**What is required:**
Leaving out every picture, copy the lines of the data exactly, from the first through the line containing "new: Fisch (orange) (2nd from left)".

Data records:
● ● ● ● ● ● ●

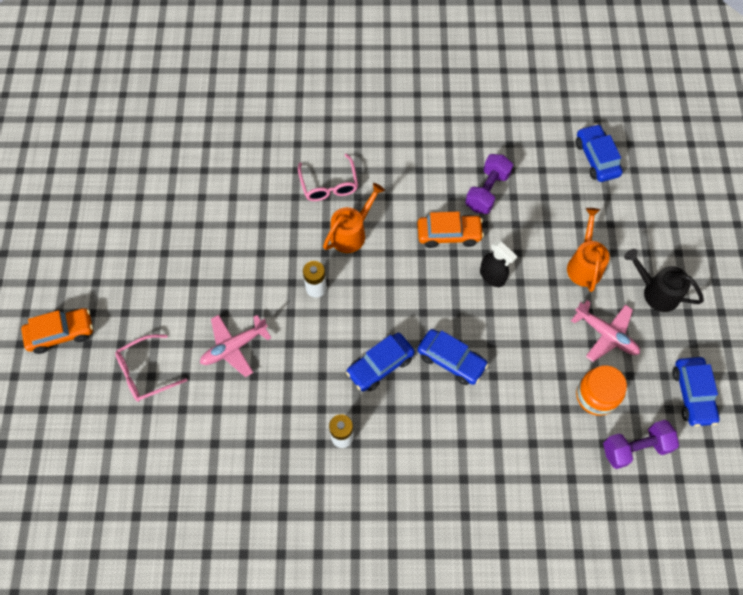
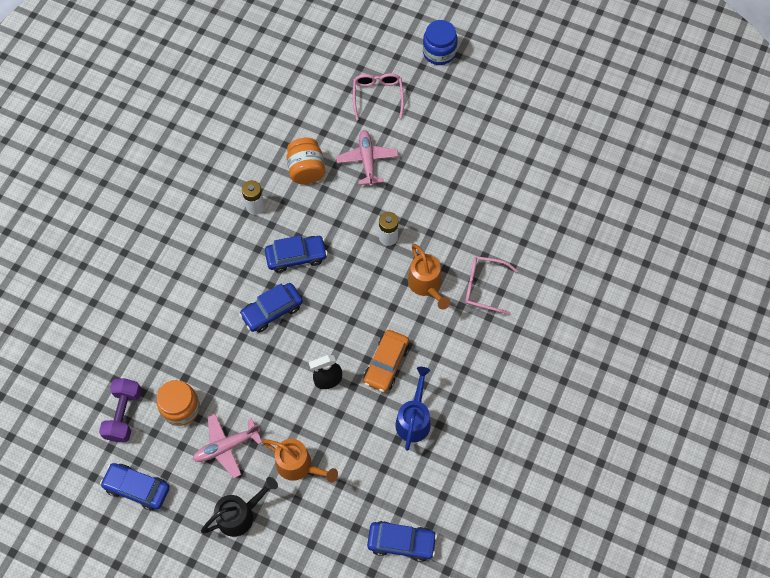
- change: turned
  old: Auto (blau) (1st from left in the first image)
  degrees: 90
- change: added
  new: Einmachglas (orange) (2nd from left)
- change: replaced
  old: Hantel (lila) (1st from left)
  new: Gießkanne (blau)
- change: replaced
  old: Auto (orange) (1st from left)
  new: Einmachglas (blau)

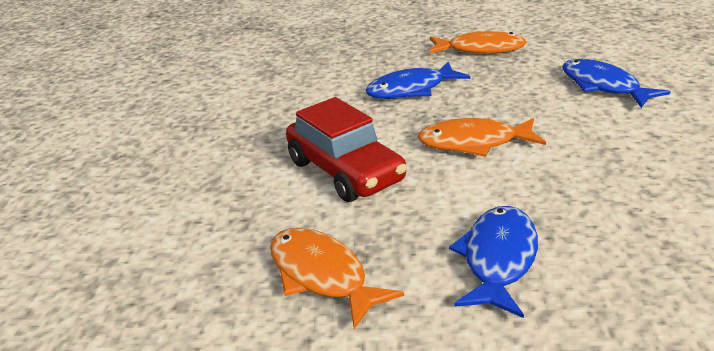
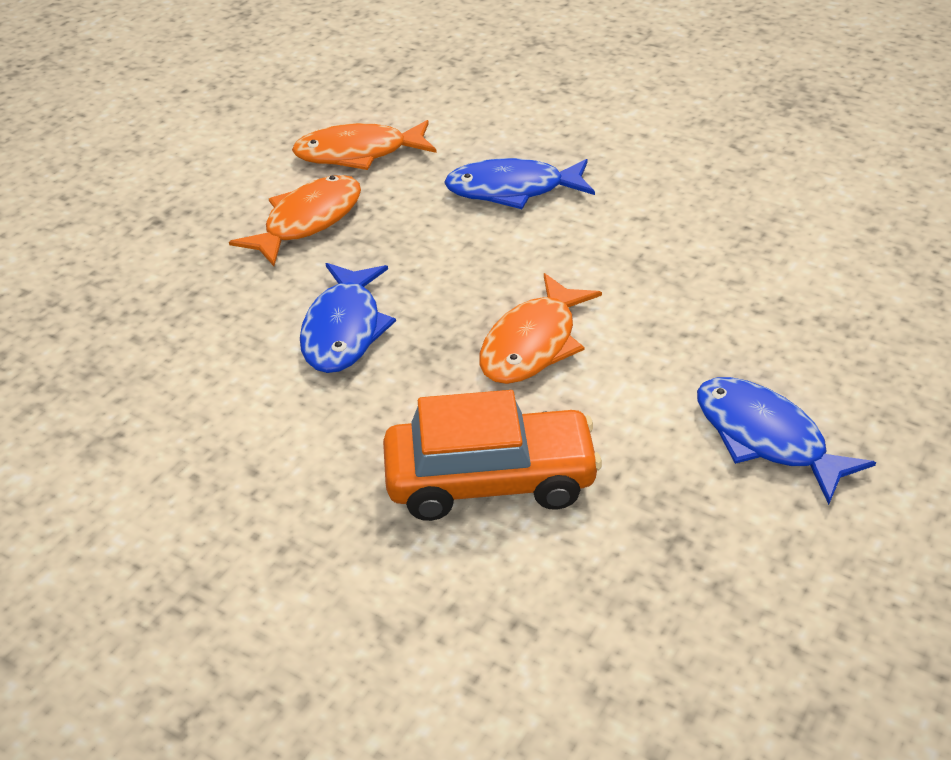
- change: moved
  old: Fisch (orange) (1st from left in the first image)
  new: Fisch (orange) (2nd from left)
- change: recoloured
  old: Auto (rot)
  new: Auto (orange)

● ● ● ● ● ● ●

**Exercise result:**
- change: turned
  old: Auto (blau) (1st from left in the first image)
  degrees: 90
- change: added
  new: Einmachglas (orange) (2nd from left)
- change: replaced
  old: Hantel (lila) (1st from left)
  new: Gießkanne (blau)
- change: replaced
  old: Auto (orange) (1st from left)
  new: Einmachglas (blau)

- change: moved
  old: Fisch (orange) (1st from left in the first image)
  new: Fisch (orange) (2nd from left)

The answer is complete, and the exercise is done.